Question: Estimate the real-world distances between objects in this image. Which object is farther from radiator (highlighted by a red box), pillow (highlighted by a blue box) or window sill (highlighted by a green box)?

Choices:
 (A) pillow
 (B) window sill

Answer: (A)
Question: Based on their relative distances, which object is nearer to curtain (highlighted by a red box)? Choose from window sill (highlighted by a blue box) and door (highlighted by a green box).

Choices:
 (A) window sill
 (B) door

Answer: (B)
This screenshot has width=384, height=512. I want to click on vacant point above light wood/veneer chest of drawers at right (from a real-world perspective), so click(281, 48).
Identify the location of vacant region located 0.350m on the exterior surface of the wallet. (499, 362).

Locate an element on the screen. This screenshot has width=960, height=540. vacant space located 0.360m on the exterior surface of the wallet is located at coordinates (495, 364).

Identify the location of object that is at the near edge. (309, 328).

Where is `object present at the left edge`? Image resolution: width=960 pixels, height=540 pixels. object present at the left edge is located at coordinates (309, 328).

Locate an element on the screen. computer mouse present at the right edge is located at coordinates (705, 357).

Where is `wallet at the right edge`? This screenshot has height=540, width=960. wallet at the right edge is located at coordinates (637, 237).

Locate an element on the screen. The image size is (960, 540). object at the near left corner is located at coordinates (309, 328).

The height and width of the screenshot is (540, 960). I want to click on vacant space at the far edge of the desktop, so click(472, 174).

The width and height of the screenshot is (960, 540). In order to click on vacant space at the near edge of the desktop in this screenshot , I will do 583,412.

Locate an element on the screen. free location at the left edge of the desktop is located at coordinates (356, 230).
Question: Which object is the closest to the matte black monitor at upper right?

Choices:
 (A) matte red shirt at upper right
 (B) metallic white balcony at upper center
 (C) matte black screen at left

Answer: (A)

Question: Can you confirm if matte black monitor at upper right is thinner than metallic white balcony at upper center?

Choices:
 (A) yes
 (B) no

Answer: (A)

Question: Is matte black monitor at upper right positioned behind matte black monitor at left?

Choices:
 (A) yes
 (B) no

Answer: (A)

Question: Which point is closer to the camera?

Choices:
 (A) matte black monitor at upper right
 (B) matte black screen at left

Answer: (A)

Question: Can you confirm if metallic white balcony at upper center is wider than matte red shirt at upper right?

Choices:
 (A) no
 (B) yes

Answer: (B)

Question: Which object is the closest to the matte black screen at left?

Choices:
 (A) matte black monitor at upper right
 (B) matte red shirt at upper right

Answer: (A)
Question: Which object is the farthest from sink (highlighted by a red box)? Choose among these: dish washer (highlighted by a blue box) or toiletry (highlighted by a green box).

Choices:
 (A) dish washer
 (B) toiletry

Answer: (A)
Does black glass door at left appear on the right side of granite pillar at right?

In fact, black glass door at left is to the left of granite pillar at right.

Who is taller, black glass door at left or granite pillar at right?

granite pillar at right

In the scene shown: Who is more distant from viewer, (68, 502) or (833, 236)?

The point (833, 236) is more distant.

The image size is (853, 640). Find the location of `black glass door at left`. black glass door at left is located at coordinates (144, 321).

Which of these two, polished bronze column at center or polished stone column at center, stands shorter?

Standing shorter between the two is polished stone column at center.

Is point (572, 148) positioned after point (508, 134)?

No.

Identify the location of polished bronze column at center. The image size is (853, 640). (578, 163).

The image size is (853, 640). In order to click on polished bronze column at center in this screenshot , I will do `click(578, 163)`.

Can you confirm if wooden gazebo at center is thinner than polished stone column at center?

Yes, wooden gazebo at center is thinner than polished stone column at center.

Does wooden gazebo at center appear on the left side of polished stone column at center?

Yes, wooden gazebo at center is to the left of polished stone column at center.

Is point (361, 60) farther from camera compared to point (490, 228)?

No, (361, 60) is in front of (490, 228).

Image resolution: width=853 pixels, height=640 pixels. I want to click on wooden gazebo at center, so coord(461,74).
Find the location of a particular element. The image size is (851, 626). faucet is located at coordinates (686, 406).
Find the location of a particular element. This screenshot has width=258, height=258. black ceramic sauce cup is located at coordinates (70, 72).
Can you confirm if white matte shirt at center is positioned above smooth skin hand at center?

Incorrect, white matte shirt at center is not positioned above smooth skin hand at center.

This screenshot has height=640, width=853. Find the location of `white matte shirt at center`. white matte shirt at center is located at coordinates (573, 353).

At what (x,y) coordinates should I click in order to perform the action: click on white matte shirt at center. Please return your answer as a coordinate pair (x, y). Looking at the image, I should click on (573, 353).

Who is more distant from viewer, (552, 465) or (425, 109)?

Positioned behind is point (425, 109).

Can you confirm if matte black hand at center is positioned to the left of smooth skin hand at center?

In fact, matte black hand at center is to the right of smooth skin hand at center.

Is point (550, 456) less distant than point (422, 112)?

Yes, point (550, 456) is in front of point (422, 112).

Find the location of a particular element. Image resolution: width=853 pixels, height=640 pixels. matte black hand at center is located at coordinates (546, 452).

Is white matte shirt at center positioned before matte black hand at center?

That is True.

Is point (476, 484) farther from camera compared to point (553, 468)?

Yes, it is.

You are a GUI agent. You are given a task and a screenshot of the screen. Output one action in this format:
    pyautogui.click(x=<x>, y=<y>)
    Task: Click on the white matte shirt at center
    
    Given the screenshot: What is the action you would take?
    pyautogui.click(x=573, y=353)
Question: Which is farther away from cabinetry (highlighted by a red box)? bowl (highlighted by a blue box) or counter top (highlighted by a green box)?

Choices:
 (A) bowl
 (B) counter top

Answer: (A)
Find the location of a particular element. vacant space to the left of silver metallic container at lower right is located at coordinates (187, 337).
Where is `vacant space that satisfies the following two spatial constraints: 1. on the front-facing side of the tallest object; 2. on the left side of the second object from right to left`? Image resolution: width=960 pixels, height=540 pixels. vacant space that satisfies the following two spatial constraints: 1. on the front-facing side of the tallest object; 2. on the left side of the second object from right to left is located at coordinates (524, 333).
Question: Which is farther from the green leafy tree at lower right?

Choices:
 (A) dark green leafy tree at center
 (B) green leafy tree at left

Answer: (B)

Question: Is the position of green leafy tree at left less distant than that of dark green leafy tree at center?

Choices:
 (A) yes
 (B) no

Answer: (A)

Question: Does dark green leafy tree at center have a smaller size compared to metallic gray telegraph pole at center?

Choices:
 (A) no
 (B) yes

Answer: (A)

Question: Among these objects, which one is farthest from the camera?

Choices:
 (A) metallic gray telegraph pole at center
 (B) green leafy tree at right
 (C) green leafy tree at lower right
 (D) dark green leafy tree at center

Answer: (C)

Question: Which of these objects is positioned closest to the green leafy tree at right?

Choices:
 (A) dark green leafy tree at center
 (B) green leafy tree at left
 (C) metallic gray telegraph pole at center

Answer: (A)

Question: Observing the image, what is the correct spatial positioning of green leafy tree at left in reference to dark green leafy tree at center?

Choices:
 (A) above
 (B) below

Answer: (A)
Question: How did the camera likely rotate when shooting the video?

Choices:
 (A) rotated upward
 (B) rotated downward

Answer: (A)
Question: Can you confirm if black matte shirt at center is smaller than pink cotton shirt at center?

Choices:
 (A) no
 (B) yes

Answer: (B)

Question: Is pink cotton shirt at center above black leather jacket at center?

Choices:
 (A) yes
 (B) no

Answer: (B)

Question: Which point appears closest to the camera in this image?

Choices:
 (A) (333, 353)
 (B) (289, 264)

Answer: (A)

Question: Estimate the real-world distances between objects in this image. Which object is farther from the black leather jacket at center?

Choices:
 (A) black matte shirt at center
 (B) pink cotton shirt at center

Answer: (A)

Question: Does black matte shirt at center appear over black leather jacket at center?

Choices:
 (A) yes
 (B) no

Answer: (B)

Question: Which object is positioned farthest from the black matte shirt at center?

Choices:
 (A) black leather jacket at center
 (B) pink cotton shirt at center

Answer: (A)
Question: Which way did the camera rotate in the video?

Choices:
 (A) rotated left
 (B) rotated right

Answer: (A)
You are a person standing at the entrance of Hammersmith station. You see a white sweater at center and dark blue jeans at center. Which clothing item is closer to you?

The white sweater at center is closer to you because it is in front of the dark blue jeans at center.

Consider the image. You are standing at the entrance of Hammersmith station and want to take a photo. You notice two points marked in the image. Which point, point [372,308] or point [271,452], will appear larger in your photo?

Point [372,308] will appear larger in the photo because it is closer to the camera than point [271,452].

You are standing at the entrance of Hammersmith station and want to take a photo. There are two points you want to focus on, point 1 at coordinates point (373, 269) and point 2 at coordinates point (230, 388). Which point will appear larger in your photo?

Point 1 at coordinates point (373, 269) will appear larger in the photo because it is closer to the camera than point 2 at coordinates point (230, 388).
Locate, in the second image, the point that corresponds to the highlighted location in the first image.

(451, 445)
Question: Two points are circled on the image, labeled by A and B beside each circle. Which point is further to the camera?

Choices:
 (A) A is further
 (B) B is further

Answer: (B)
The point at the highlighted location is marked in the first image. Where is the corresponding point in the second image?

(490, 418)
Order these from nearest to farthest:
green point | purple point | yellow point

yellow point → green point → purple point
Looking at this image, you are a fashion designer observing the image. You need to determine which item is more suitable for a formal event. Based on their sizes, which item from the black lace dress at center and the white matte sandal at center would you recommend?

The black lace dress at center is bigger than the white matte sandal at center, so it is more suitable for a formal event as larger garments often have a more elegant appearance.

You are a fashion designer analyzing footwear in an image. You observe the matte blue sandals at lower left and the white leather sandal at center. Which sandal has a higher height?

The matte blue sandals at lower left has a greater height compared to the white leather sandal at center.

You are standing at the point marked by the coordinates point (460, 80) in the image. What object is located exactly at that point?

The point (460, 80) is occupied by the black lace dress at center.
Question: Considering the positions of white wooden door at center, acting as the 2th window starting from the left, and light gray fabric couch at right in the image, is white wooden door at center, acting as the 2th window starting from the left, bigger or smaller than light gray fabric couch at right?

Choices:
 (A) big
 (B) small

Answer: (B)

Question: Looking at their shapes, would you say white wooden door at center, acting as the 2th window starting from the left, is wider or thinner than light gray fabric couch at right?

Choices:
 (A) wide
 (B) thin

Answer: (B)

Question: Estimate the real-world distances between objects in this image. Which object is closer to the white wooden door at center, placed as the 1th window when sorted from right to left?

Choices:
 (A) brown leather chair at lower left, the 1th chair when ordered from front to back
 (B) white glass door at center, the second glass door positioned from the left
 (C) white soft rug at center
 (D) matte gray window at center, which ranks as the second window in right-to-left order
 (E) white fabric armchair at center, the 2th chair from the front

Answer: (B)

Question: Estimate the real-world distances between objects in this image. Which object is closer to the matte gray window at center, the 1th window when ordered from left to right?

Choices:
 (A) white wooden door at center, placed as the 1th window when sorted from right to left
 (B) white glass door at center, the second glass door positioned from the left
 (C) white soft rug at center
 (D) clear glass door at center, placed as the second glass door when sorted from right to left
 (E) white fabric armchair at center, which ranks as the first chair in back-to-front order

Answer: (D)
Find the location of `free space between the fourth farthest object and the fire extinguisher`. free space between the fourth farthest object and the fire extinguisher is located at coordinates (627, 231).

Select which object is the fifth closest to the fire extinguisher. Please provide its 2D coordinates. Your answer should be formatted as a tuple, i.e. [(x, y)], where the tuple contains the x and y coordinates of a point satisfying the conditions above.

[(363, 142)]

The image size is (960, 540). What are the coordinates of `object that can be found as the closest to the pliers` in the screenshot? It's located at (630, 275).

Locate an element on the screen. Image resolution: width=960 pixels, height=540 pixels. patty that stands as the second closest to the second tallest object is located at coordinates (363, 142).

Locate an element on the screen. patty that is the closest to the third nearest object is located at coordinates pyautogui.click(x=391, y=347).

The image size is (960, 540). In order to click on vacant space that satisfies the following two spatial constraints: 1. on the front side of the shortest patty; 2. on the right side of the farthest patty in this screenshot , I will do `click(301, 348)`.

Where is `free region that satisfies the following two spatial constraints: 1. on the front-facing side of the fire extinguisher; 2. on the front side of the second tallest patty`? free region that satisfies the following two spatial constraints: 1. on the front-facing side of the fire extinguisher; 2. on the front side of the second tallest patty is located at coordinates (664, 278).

Aim of the task: Count the lines in the material above that contain the string "less", matching case exactly. Give only the number.

Exercise result: 2